--- Start RECORDS TO PROCESS ---
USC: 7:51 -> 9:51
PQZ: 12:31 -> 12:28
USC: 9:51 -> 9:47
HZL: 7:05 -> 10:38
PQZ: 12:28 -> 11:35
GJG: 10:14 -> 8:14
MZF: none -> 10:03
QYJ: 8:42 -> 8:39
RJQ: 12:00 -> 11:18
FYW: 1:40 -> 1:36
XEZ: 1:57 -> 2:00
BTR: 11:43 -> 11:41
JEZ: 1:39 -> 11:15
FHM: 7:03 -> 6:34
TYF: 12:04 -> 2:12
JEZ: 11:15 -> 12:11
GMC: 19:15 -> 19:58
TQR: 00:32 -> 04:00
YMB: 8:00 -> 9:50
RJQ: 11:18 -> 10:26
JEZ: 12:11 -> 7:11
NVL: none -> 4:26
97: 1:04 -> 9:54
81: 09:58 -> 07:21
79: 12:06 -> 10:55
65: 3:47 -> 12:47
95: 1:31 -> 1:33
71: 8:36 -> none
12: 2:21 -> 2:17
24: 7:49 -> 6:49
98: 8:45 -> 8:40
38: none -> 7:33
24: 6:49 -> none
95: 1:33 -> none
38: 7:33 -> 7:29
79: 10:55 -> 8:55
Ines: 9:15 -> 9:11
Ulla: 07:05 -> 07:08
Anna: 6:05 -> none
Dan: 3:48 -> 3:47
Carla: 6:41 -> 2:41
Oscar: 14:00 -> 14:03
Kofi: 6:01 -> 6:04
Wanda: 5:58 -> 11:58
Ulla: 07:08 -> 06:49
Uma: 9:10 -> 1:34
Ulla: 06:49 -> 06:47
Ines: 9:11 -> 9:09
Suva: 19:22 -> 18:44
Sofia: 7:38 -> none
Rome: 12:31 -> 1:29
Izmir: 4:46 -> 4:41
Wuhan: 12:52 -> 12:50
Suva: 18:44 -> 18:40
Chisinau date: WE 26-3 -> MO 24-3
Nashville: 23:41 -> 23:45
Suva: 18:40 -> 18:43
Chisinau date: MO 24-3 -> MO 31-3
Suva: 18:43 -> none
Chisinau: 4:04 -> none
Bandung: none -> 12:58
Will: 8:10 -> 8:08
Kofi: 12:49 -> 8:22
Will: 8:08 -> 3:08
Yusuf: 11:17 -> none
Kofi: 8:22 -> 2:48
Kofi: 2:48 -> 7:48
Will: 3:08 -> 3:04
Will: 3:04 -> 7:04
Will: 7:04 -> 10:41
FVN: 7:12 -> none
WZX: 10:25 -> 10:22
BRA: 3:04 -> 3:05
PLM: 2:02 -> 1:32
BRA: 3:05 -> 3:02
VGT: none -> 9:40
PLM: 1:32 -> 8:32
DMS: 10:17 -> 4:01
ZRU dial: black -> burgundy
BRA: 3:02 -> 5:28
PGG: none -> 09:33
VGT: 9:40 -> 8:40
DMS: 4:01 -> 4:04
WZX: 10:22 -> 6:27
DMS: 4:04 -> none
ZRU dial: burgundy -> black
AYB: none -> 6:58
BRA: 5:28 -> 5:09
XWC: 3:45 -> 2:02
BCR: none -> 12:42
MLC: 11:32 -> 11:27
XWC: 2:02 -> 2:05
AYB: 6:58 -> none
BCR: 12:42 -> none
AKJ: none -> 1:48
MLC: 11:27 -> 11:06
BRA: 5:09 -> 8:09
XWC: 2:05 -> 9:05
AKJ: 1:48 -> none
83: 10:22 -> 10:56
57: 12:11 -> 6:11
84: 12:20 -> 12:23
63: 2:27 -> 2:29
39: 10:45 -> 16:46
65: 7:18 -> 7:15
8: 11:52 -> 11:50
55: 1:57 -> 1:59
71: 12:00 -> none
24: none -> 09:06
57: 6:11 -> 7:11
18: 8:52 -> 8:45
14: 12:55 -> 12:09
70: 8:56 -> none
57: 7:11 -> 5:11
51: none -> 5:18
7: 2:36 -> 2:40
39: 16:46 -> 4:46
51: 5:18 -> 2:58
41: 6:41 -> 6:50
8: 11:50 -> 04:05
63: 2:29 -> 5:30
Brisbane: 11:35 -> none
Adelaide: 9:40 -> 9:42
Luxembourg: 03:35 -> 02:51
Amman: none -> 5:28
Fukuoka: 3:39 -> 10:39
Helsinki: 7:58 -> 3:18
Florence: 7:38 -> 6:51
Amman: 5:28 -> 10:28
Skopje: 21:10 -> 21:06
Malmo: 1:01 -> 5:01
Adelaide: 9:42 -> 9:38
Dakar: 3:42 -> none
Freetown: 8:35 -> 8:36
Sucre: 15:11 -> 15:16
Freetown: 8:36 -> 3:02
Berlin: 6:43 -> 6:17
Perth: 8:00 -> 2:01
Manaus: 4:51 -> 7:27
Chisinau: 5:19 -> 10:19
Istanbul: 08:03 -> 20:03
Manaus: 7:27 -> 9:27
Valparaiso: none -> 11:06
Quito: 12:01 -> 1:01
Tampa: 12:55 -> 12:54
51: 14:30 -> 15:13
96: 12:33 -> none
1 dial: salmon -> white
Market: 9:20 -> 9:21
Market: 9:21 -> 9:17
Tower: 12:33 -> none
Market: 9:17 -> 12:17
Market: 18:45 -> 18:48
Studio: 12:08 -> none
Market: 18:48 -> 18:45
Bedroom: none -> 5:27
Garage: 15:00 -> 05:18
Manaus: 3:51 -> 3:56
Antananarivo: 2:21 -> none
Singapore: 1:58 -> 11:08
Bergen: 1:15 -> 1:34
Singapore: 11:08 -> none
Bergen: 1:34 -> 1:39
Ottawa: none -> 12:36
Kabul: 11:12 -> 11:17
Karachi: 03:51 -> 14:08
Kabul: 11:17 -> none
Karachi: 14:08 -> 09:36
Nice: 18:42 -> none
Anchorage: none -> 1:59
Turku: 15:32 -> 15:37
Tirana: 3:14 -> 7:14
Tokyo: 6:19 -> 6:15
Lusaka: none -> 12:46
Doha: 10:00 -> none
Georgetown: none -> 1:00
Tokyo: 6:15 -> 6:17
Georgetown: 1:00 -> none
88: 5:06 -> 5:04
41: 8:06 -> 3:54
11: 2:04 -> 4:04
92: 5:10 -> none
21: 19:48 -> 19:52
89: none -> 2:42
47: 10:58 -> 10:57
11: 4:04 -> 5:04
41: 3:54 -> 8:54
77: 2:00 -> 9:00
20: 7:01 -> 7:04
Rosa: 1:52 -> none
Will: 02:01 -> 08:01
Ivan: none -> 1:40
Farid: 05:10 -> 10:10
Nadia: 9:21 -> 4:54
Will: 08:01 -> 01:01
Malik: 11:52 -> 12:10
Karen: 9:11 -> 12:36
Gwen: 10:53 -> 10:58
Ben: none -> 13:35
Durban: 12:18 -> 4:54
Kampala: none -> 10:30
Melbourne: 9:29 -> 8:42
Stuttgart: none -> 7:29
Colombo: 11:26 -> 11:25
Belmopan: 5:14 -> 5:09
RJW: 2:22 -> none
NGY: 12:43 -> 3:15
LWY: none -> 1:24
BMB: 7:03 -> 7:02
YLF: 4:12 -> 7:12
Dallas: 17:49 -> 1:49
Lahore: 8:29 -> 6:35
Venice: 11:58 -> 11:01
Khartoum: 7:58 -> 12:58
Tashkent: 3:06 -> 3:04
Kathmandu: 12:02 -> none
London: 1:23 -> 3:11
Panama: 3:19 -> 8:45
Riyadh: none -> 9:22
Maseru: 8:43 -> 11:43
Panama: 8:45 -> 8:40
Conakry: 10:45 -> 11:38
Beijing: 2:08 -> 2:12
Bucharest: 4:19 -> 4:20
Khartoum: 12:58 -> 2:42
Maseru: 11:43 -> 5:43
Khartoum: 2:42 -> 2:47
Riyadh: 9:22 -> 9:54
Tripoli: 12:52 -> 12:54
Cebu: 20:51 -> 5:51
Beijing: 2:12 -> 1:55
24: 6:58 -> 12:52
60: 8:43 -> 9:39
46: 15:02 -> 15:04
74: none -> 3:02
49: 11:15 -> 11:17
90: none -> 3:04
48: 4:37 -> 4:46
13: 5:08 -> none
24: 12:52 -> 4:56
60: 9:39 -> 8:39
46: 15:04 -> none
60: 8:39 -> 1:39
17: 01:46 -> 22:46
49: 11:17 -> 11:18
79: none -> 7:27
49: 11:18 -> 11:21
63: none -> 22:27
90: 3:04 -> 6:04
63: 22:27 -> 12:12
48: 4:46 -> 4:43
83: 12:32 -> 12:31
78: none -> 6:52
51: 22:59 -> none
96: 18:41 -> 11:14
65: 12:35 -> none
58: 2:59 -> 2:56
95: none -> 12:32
--- End RECORDS TO PROCESS ---
WHAT IS REQUIRED: Output verbatim the portion of the entries that opens with the first line and closes with the line containing "Anna: 6:05 -> none", including both of those lines.

ANSWER TO THE TASK:
USC: 7:51 -> 9:51
PQZ: 12:31 -> 12:28
USC: 9:51 -> 9:47
HZL: 7:05 -> 10:38
PQZ: 12:28 -> 11:35
GJG: 10:14 -> 8:14
MZF: none -> 10:03
QYJ: 8:42 -> 8:39
RJQ: 12:00 -> 11:18
FYW: 1:40 -> 1:36
XEZ: 1:57 -> 2:00
BTR: 11:43 -> 11:41
JEZ: 1:39 -> 11:15
FHM: 7:03 -> 6:34
TYF: 12:04 -> 2:12
JEZ: 11:15 -> 12:11
GMC: 19:15 -> 19:58
TQR: 00:32 -> 04:00
YMB: 8:00 -> 9:50
RJQ: 11:18 -> 10:26
JEZ: 12:11 -> 7:11
NVL: none -> 4:26
97: 1:04 -> 9:54
81: 09:58 -> 07:21
79: 12:06 -> 10:55
65: 3:47 -> 12:47
95: 1:31 -> 1:33
71: 8:36 -> none
12: 2:21 -> 2:17
24: 7:49 -> 6:49
98: 8:45 -> 8:40
38: none -> 7:33
24: 6:49 -> none
95: 1:33 -> none
38: 7:33 -> 7:29
79: 10:55 -> 8:55
Ines: 9:15 -> 9:11
Ulla: 07:05 -> 07:08
Anna: 6:05 -> none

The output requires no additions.